◆ AIM OF THE EXERCISE
Leaving out pictures, output exactly the lines below from the one that has "camera: 115 degrees left, 5 degrees down" through the one that has "rotated: green_vifomozak (672,347,765,448)", and nothing else.

◆ RECORDS TO USE

================

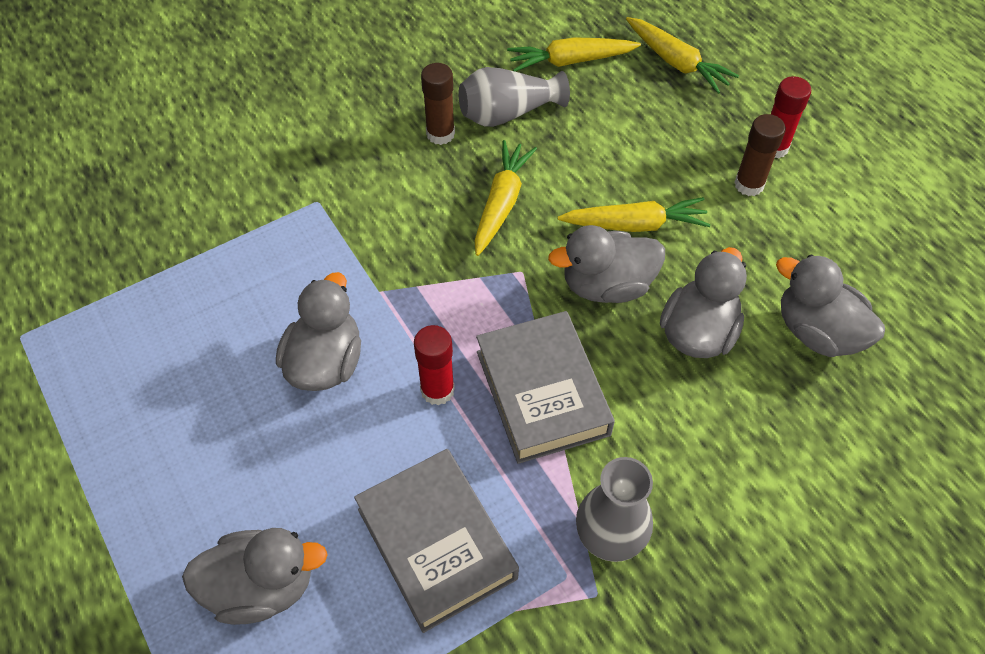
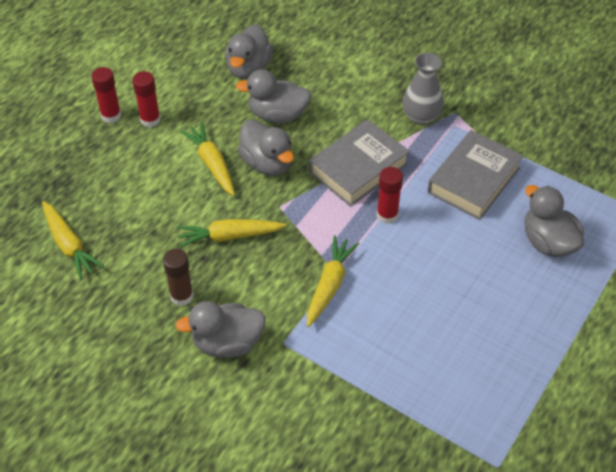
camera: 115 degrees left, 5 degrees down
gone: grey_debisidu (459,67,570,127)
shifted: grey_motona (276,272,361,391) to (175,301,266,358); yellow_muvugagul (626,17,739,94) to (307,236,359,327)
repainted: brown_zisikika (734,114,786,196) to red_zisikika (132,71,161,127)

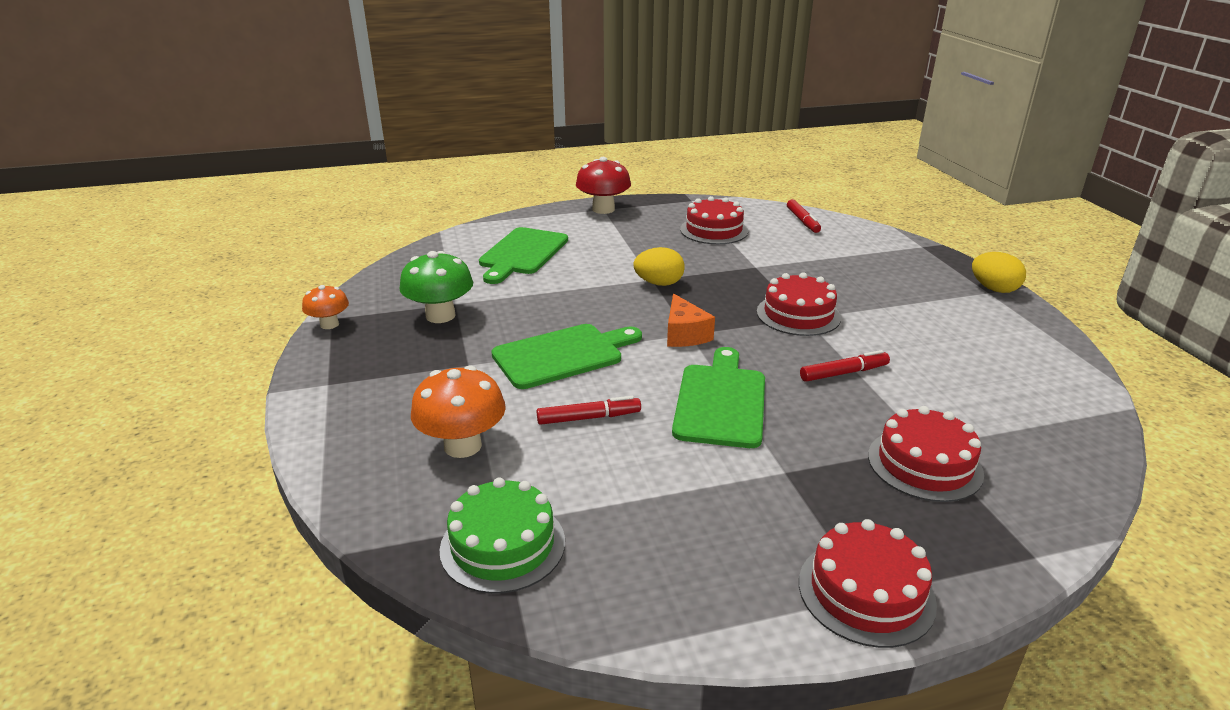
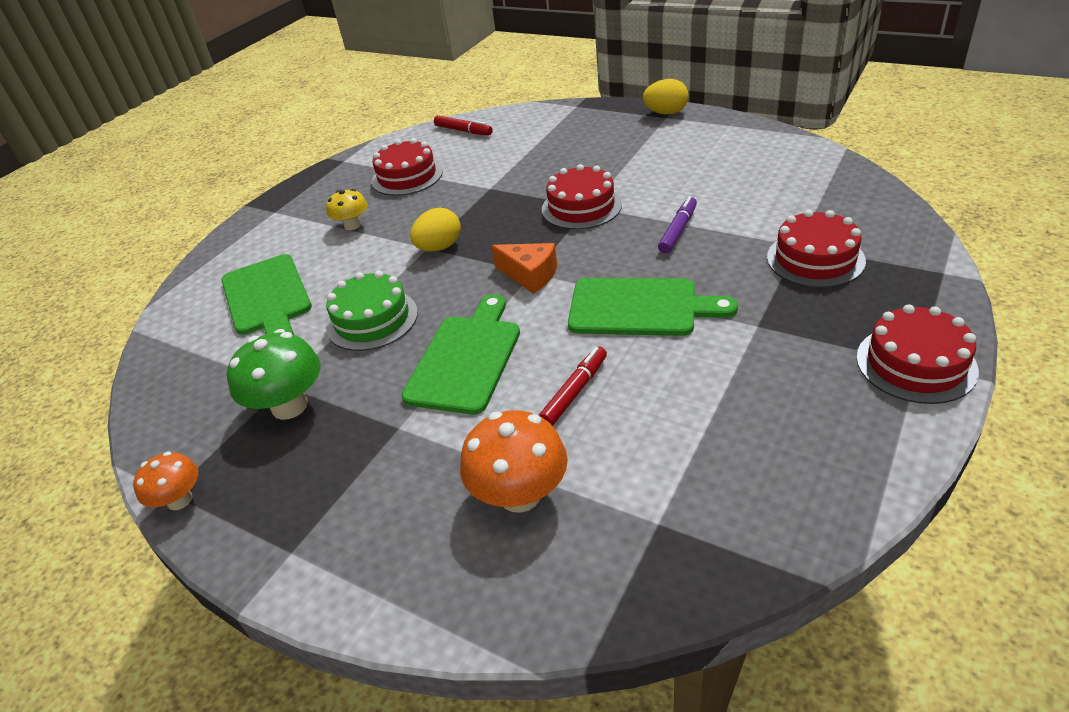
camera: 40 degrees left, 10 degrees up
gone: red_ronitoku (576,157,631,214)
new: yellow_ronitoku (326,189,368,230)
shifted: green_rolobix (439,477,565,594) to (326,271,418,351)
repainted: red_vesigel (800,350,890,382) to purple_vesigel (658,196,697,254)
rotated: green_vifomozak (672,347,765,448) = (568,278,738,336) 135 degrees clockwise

================

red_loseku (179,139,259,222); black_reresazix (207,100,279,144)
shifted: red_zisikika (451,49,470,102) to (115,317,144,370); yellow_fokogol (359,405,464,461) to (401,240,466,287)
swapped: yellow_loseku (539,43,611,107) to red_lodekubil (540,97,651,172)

================

◆ YOUR SOLUTION
camera: 115 degrees left, 5 degrees down
gone: grey_debisidu (459,67,570,127)
shifted: grey_motona (276,272,361,391) to (175,301,266,358); yellow_muvugagul (626,17,739,94) to (307,236,359,327)
repainted: brown_zisikika (734,114,786,196) to red_zisikika (132,71,161,127)

camera: 40 degrees left, 10 degrees up
gone: red_ronitoku (576,157,631,214)
new: yellow_ronitoku (326,189,368,230)
shifted: green_rolobix (439,477,565,594) to (326,271,418,351)
repainted: red_vesigel (800,350,890,382) to purple_vesigel (658,196,697,254)
rotated: green_vifomozak (672,347,765,448) = (568,278,738,336) 135 degrees clockwise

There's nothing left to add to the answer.